Exercise details
State how many lines in the entries below contain the string "kern" (case counts). Give only the number.

A block of data
[Begin]

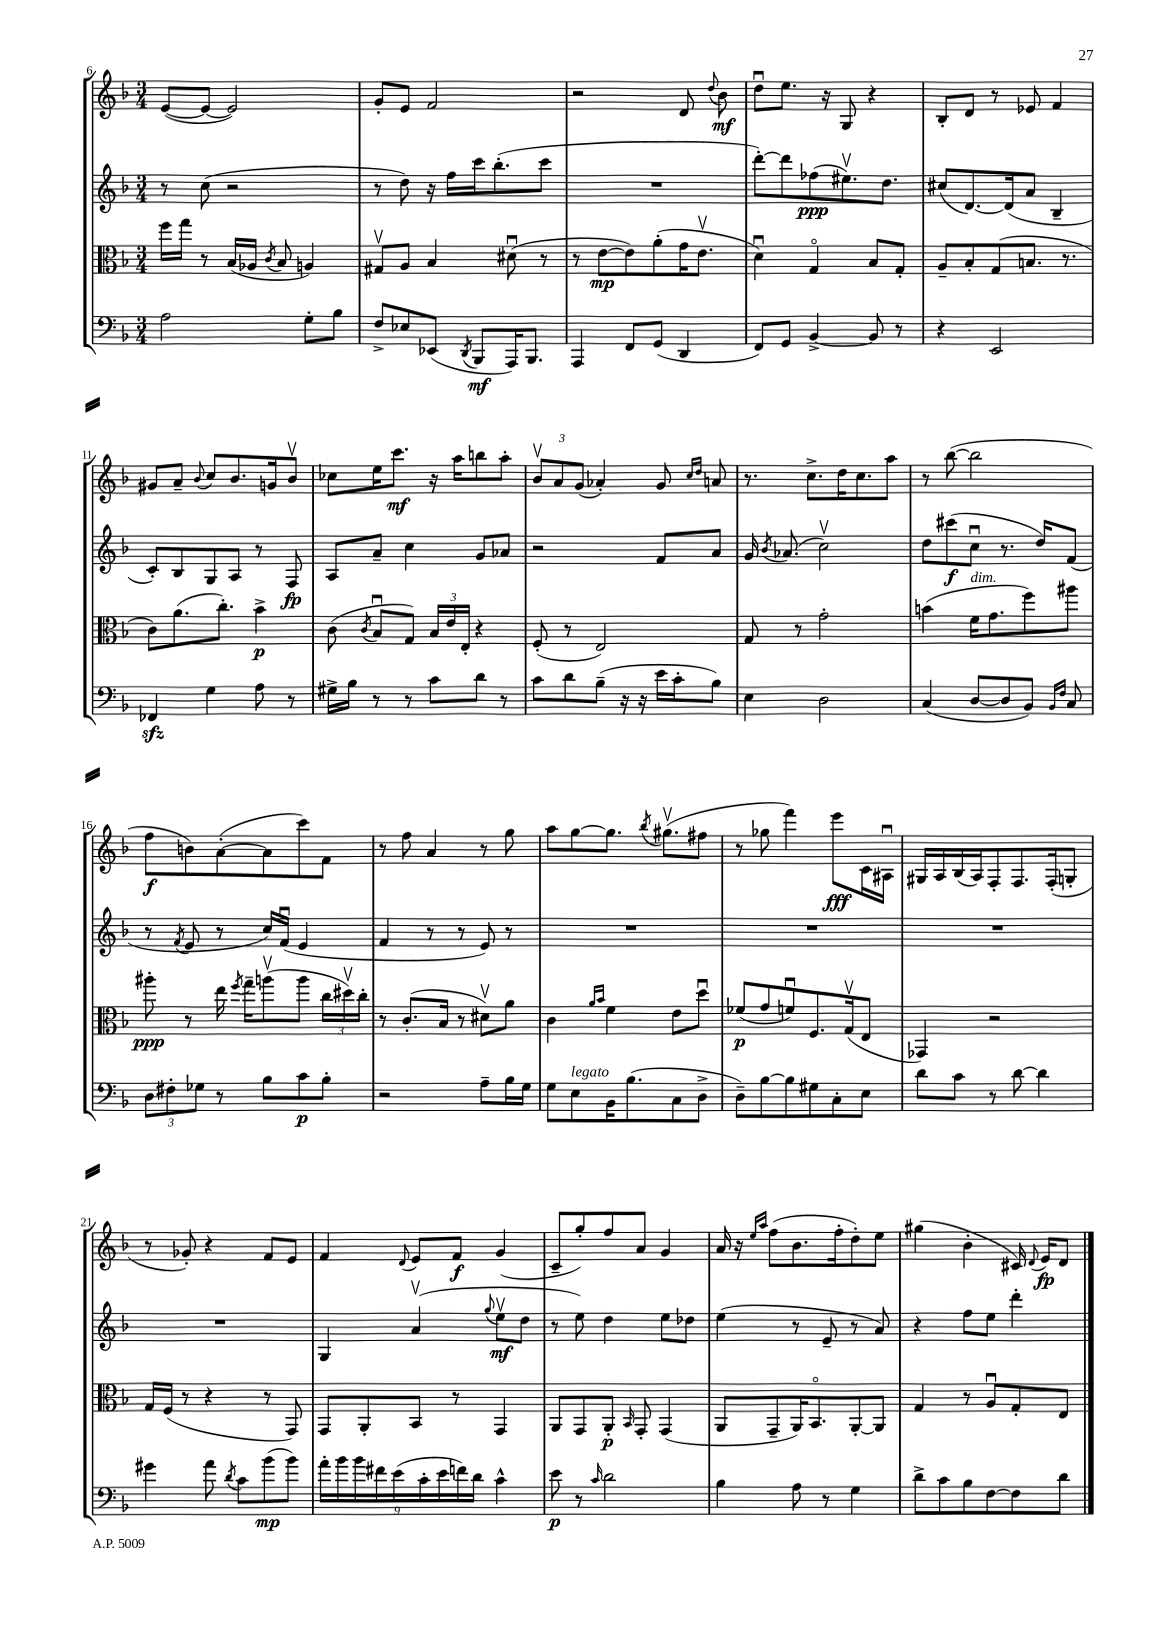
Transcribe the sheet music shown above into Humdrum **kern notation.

**kern	**dynam	**kern	**dynam	**kern	**dynam	**kern	**dynam
*part4	*part4	*part3	*part3	*part2	*part2	*part1	*part1
*staff4	*staff4	*staff3	*staff3	*staff2	*staff2	*staff1	*staff1
*clefF4	*	*clefC3	*	*clefG2	*	*clefG2	*
*k[b-]	*	*k[b-]	*	*k[b-]	*	*k[b-]	*
*M3/4	*	*M3/4	*	*M3/4	*	*M3/4	*
=6	=6	=6	=6	=6	=6	=6	=6
2A\	.	16ff\LL	.	8r	.	([8e/L	.
.	.	16gg\JJ	.	.	.	.	.
.	.	8r	.	(8cc\	.	8e/J_	.
.	.	(16B-/LL	.	2r	.	2e/])	.
.	.	16A-X/JJ	.	.	.	.	.
.	.	8qc/	.	.	.	.	.
.	.	8B-/	.	.	.	.	.
8G'\L	.	4An/)	.	.	.	.	.
8B-\J	.	.	.	.	.	.	.
=7	=7	=7	=7	=7	=7	=7	=7
8F^/L	.	8G#Xv/L	.	8r	.	8g'/L	.
8E-X/	.	8A/J	.	8dd\)	.	8e/J	.
(8EE-X/J	.	4B-/	.	16r	.	2f/	.
.	.	.	.	16ff\LL	.	.	.
8qDD/	.	.	.	.	.	.	.
8BBB-/L	mf	.	.	16ccc\J	.	.	.
.	.	.	.	(8.bb-'\	.	.	.
16AAA/K)	.	(8d#Xu\	.	.	.	.	.
8.BBB-/J	.	.	.	.	.	.	.
.	.	8r	.	8ccc\J	.	.	.
=8	=8	=8	=8	=8	=8	=8	=8
4AAA/	.	8r	.	2.r	.	2r	.
.	.	[8e\L	mp	.	.	.	.
8FF/L	.	8e\])	.	.	.	.	.
(8GG/J	.	(8a'\	.	.	.	.	.
4DD/	.	16g\K	.	.	.	8d/	.
.	.	8.ev\J	.	.	.	.	.
.	.	.	.	.	.	8qqdd/	.
.	.	.	.	.	.	8b-\	mf
=9	=9	=9	=9	=9	=9	=9	=9
8FF/L)	.	4du\)	.	[8ddd'\L)	.	8ddu\L	.
8GG/J	.	.	.	8ddd\]	.	8.ee\J	.
[4BB-^/	.	4G/	.	(8ff-X\	ppp	.	.
.	.	.	.	.	.	16r	.
.	.	.	.	8.ee#Xv\)	.	8G/	.
8BB-/]	.	8B-/L	.	.	.	4r	.
.	.	.	.	8.dd\J	.	.	.
8r	.	8G'/J	.	.	.	.	.
=10	=10	=10	=10	=10	=10	=10	=10
4r	.	8A~/L	.	(8cc#X/L	.	8B-'/L	.
.	.	8B-'/	.	[8.d/)	.	8d/J	.
2EE/	.	(8G/	.	.	.	8r	.
.	.	.	.	(16d/k]	.	.	.
.	.	8.Bn/J	.	8a/J	.	8e-X/	.
.	.	.	.	4B-~/	.	4f/	.
.	.	8.r	.	.	.	.	.
!!LO:LB:g=z
=11	=11	=11	=11	=11	=11	=11	=11
4FF-Xzz/	.	8c\L)	.	8c'/L)	.	8g#X/L	.
.	.	(8.a\	.	8B-/	.	8a~/J	.
.	.	.	.	.	.	8qqb-/	.
4G\	.	.	.	8G/	.	8cc/L	.
.	.	8.cc'\J)	.	.	.	.	.
.	.	.	.	8A/J	.	8.b-/	.
8A\	.	4b-^\	p	8r	.	.	.
.	.	.	.	.	.	16gn/k	.
8r	.	.	.	8F/	fp	8b-v/J	.
=12	=12	=12	=12	=12	=12	=12	=12
16G#X^\LL	.	(8c\	.	8A/L	.	8cc-X\L	.
16B-\JJ	.	.	.	.	.	.	.
.	.	8qc/	.	.	.	.	.
8r	.	8B-u/L	.	8a~/J	.	16ee\K	.
.	.	.	.	.	.	8.ccc\J	mf
8r	.	8G/J)	.	4cc\	.	.	.
8c\L	.	24B-/LL	.	.	.	16r	.
.	.	24e/	.	.	.	.	.
.	.	.	.	.	.	16aa\KL	.
.	.	24E'/JJ	.	.	.	.	.
8d\J	.	4r	.	8g/L	.	8bbn\	.
8r	.	.	.	8a-X/J	.	8aa'\J	.
=13	=13	=13	=13	=13	=13	=13	=13
8c\L	.	(8F'/	.	2r	.	12b-v/L	.
.	.	.	.	.	.	12a/	.
8d\	.	8r	.	.	.	.	.
.	.	.	.	.	.	(12g/J	.
(8B-~\J	.	2E/)	.	.	.	4a-X'/)	.
16r	.	.	.	.	.	.	.
16r	.	.	.	.	.	.	.
16e\LL	.	.	.	8f/L	.	8g/	.
16c'\J	.	.	.	.	.	.	.
.	.	.	.	.	.	16qqcc/LL	.
.	.	.	.	.	.	16qqdd/JJ	.
8B-\J)	.	.	.	8a/J	.	8an/	.
=14	=14	=14	=14	=14	=14	=14	=14
4E\	.	8G/	.	16g/	.	8.r	.
.	.	.	.	8qb-/	.	.	.
.	.	.	.	(8.a-X/	.	.	.
.	.	8r	.	.	.	.	.
.	.	.	.	.	.	8.cc^\L	.
2D\	.	2g'\	.	2ccv\)	.	.	.
.	.	.	.	.	.	16dd\K	.
.	.	.	.	.	.	8.cc\	.
.	.	.	.	.	.	8aa\J	.
=15	=15	=15	=15	=15	=15	=15	=15
(4C/	.	(4bn\	.	8dd\L	.	8r	.
.	.	.	.	(8ccc#X\	f	([8bb-\	.
!	!	!LO:TX:a:i:t=dim.	!	!	!	!	!
[8D/L	.	16f\KL	.	8ccu\J	.	2bb-\]	.
.	.	8.g\	.	.	.	.	.
8D/]	.	.	.	8.r	.	.	.
8BB-/J)	.	8ff\)	.	.	.	.	.
.	.	.	.	16dd/KL)	.	.	.
16qqBB-/LL	.	.	.	.	.	.	.
16qqF/JJ	.	.	.	.	.	.	.
8C/	.	8aa#X\J	.	(8f/J	.	.	.
!!LO:LB:g=z
=16	=16	=16	=16	=16	=16	=16	=16
12D\L	.	8aa#X'\	ppp	8r	.	8ff\L	f
12F#X'\	.	.	.	.	.	.	.
.	.	.	.	8qf/	.	.	.
.	.	8r	.	8e/	.	8bn\)	.
12G-X\J	.	.	.	.	.	.	.
8r	.	16ee\	.	8r	.	([8a'\	.
.	.	8qff/	.	.	.	.	.
.	.	16gg~\KL	.	.	.	.	.
8B-\L	.	(8aanv\	.	16cc/LL)	.	8a\]	.
.	.	.	.	(16fu/JJ	.	.	.
8c\	p	8aa\J	.	4e/	.	8ccc\)	.
8B-'\J	.	24cc\LL	.	.	.	8f\J	.
.	.	24dd#Xv\)	.	.	.	.	.
.	.	24cc'\JJ	.	.	.	.	.
=17	=17	=17	=17	=17	=17	=17	=17
2r	.	8r	.	4f/	.	8r	.
.	.	(8.c'/L	.	.	.	8ff\	.
.	.	.	.	8r	.	4a/	.
.	.	16B-/Jk	.	.	.	.	.
.	.	8r	.	8r	.	.	.
8A~\L	.	8d#Xv\L)	.	8e/)	.	8r	.
16B-\L	.	8a\J	.	8r	.	8gg\	.
16G\JJ	.	.	.	.	.	.	.
=18	=18	=18	=18	=18	=18	=18	=18
8G\L	.	4c\	.	2.r	.	8aa\L	.
!LO:TX:a:i:t=legato	!	!	!	!	!	!	!
8E\	.	.	.	.	.	[8gg\	.
.	.	16qqa/LL	.	.	.	.	.
.	.	16qqb-/JJ	.	.	.	.	.
16BB-\K	.	4f\	.	.	.	8.gg\J]	.
(8.B-\	.	.	.	.	.	.	.
.	.	.	.	.	.	8qbb-/	.
.	.	.	.	.	.	(8.gg#Xv\L	.
8C\	.	8e\L	.	.	.	.	.
8D^\J	.	8ddu\J	.	.	.	8ff#X\J	.
=19	=19	=19	=19	=19	=19	=19	=19
8D~\L)	.	(8f-X/L	p	2.r	.	8r	.
[8B-\	.	8g/	.	.	.	8gg-X\	.
8B-\]	.	8fnu/)	.	.	.	4fff\)	.
8G#X\	.	8.F/	.	.	.	.	.
8C'\	.	.	.	.	.	8eee\L	fff
.	.	(16Gv/k	.	.	.	.	.
8E\J	.	8E/J	.	.	.	16c\L	.
.	.	.	.	.	.	16A#Xu\JJ	.
=20	=20	=20	=20	=20	=20	=20	=20
8d\L	.	4GG-X/)	.	2.r	.	16G#X/LL	.
.	.	.	.	.	.	16A/	.
8c\J	.	.	.	.	.	(16B-/	.
.	.	.	.	.	.	16A/J)	.
8r	.	2r	.	.	.	8F'/	.
[8d\	.	.	.	.	.	8.F/	.
4d\]	.	.	.	.	.	.	.
.	.	.	.	.	.	(16F'/k	.
.	.	.	.	.	.	8Gn'/J	.
!!LO:LB:g=z
=21	=21	=21	=21	=21	=21	=21	=21
4g#X\	.	16G/LL	.	2.r	.	8r	.
.	.	(16F/JJ	.	.	.	.	.
.	.	8r	.	.	.	8g-X'/)	.
8a\	.	4r	.	.	.	4r	.
8qd/	.	.	.	.	.	.	.
8c\L	.	.	.	.	.	.	.
(8b-\	mp	8r	.	.	.	8f/L	.
8b-\J)	.	8GG/)	.	.	.	8e/J	.
=22	=22	=22	=22	=22	=22	=22	=22
18a'\LL	.	8GG/L	.	4G/	.	4f/	.
18b-\	.	.	.	.	.	.	.
18b-\	.	.	.	.	.	.	.
.	.	8AA'/	.	.	.	.	.
18f#X\	.	.	.	.	.	.	.
(18e\	.	.	.	.	.	.	.
.	.	.	.	.	.	8qqd/	.
.	.	8BB-/J	.	(4av/	.	8e/L	.
18c'\	.	.	.	.	.	.	.
18e\	.	.	.	.	.	.	.
.	.	8r	.	.	.	8f/J	f
18fn\)	.	.	.	.	.	.	.
18d\JJ	.	.	.	.	.	.	.
.	.	.	.	8qqgg/	.	.	.
4c^^\	.	4GG/	.	8eev\L	mf	(4g/	.
.	.	.	.	8dd\J	.	.	.
=23	=23	=23	=23	=23	=23	=23	=23
8e\	p	8AA/L	.	8r	.	8c~/L	.
8r	.	8GG/	.	8ee\)	.	8gg'/)	.
16qqc/	.	.	.	.	.	.	.
2d\	.	8AA'/J	p	4dd\	.	8ff/	.
.	.	16qqBB-/	.	.	.	.	.
.	.	8GG'/	.	.	.	8a/J	.
.	.	(4GG/	.	8ee\L	.	4g/	.
.	.	.	.	8dd-X\J	.	.	.
=24	=24	=24	=24	=24	=24	=24	=24
4B-\	.	8AA/L	.	(4ee\	.	16a/	.
.	.	.	.	.	.	16r	.
.	.	.	.	.	.	16qqee/LL	.
.	.	.	.	.	.	16qqaa/JJ	.
.	.	8GG~/	.	.	.	(8ff\L	.
8A\	.	16AA/K)	.	8r	.	8.b-\	.
.	.	8.BB-/	.	.	.	.	.
8r	.	.	.	8e~/	.	.	.
.	.	.	.	.	.	16ff'\k	.
4G\	.	[8AA'/	.	8r	.	8dd'\)	.
.	.	8AA/J]	.	8a/)	.	8ee\J	.
=25	=25	=25	=25	=25	=25	=25	=25
8d^\L	.	4G/	.	4r	.	(4gg#X\	.
8c\	.	.	.	.	.	.	.
8B-\	.	8r	.	8ff\L	.	4b-'\	.
[8F\	.	8Au/L	.	8ee\J	.	.	.
8F\]	.	8G'/	.	4ddd'\	.	16c#X/)	.
.	.	.	.	.	.	8qqd/	.
.	.	.	.	.	.	16e/KL	fp
8d\J	.	8E/J	.	.	.	8d/J	.
==	==	==	==	==	==	==	==
*-	*-	*-	*-	*-	*-	*-	*-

[End]

Response to this exercise
2